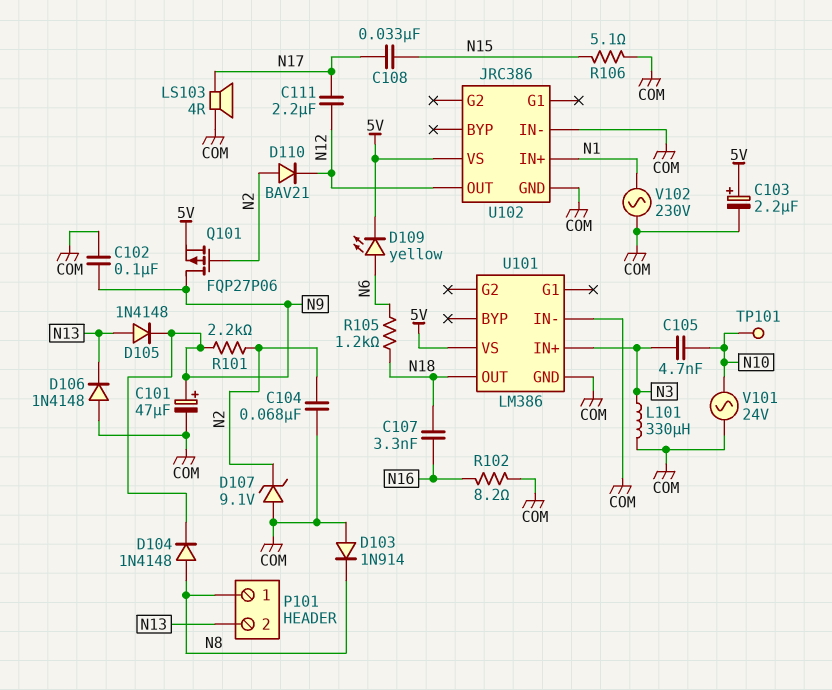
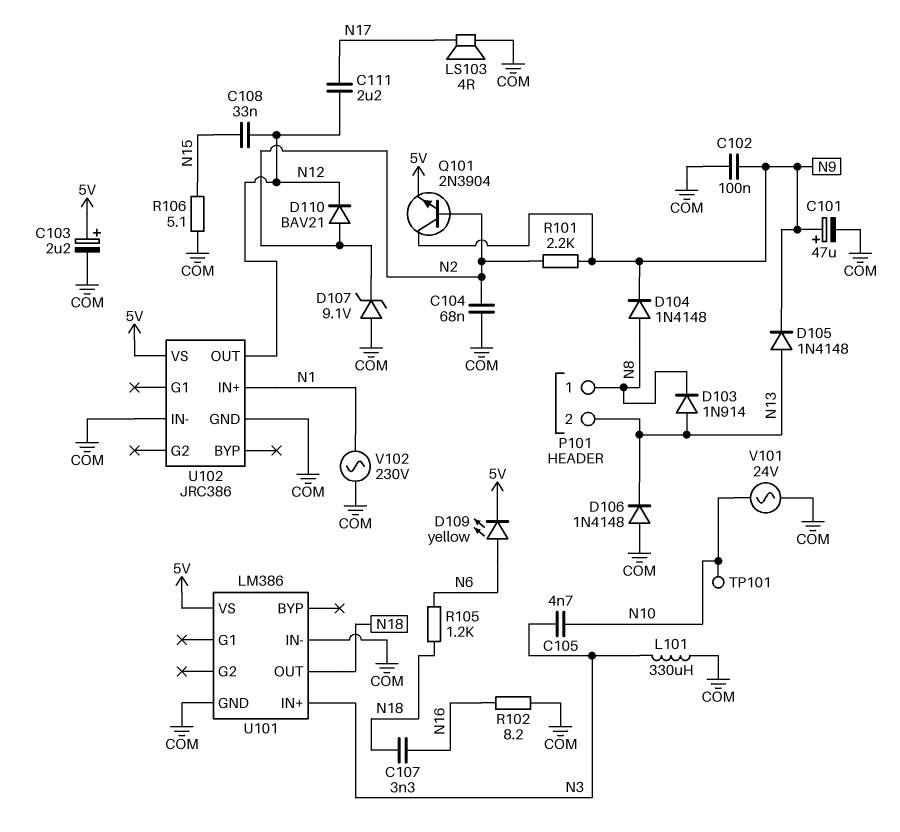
C108: 33nF (N15, N17) -> 33nF (N12, N15)
D103: diode 1N914 (A COM, K N8) -> diode 1N914 (A N13, K N8)
Q101: PMOS FQP27P06 (G N2, D N9, S 5V) -> NPN 2N3904 (B N2, C N9, E 5V)

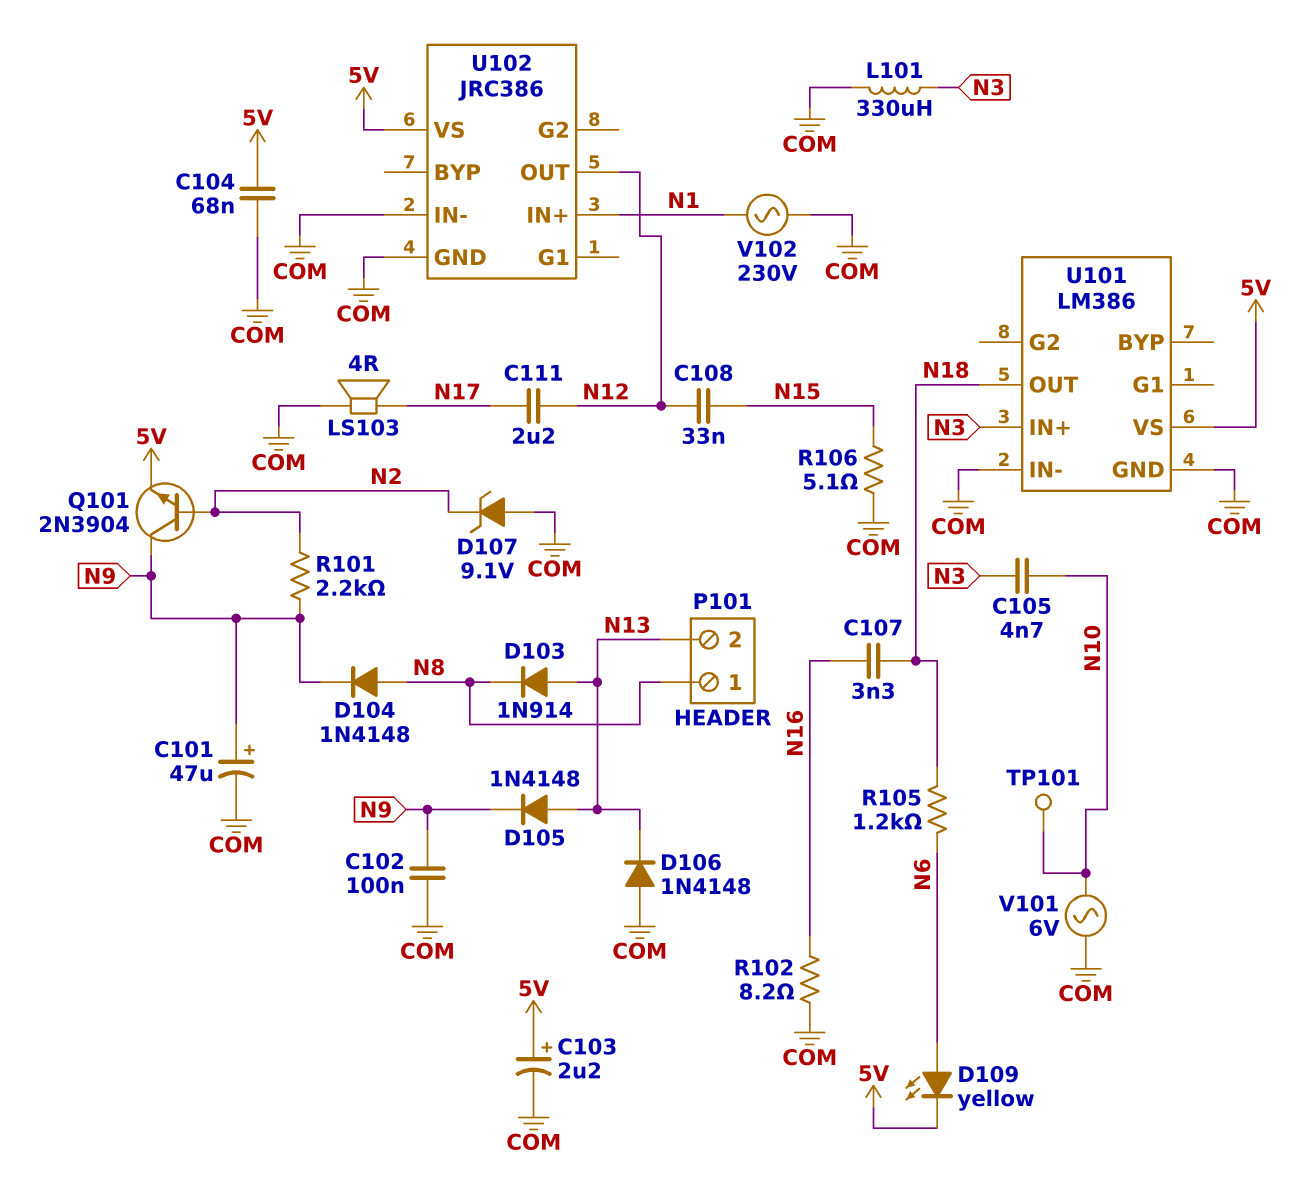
C104: 68nF (COM, N2) -> 68nF (5V, COM)
D110: diode BAV21 (A N2, K N12) -> none
V101: AC 24V (COM, N10) -> AC 6V (COM, N10)

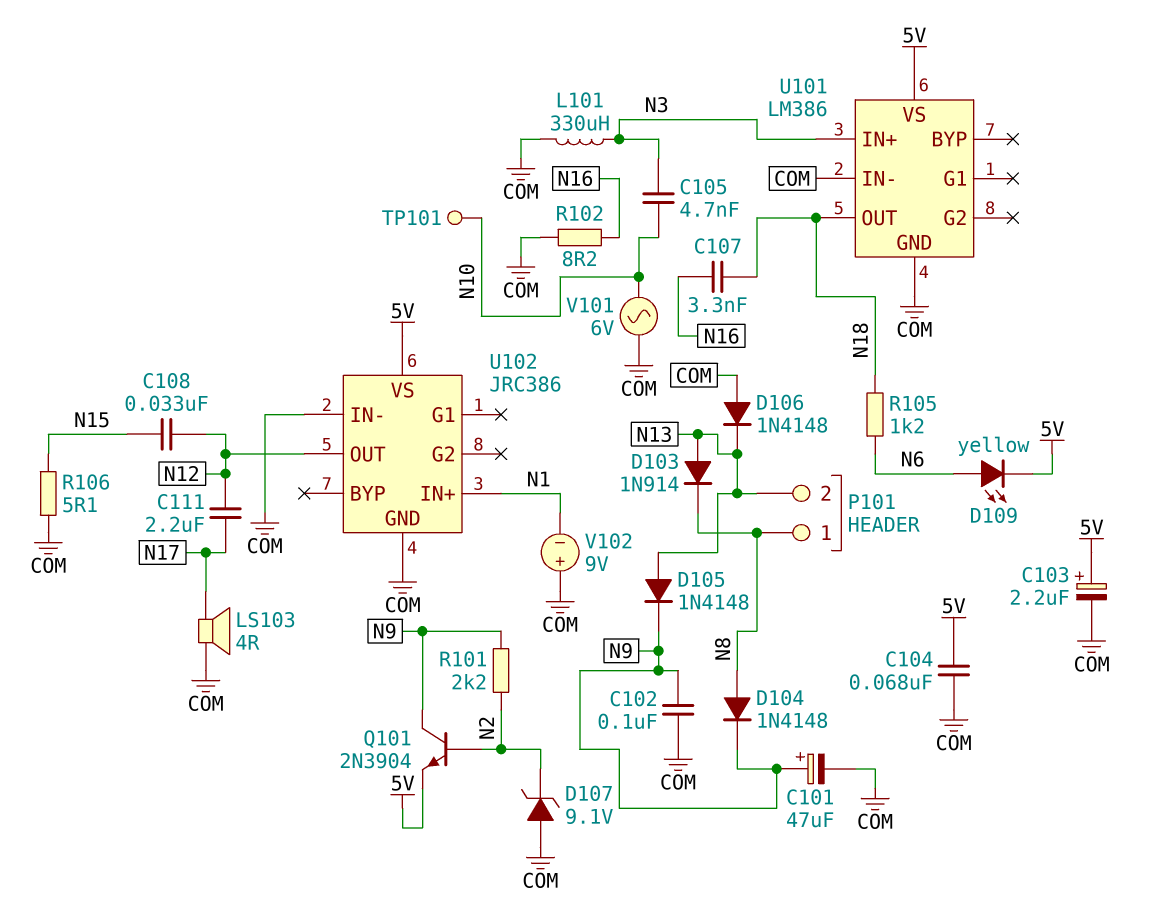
V102: AC 230V (COM, N1) -> 9V (plus COM, minus N1)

Exercise:
Give back exactly the lines from the one with "D103: diode 1N914" through the end of the records above, inclusive, and omit any pictures.

Task solution:
D103: diode 1N914 (A COM, K N8) -> diode 1N914 (A N13, K N8)
Q101: PMOS FQP27P06 (G N2, D N9, S 5V) -> NPN 2N3904 (B N2, C N9, E 5V)

C104: 68nF (COM, N2) -> 68nF (5V, COM)
D110: diode BAV21 (A N2, K N12) -> none
V101: AC 24V (COM, N10) -> AC 6V (COM, N10)

V102: AC 230V (COM, N1) -> 9V (plus COM, minus N1)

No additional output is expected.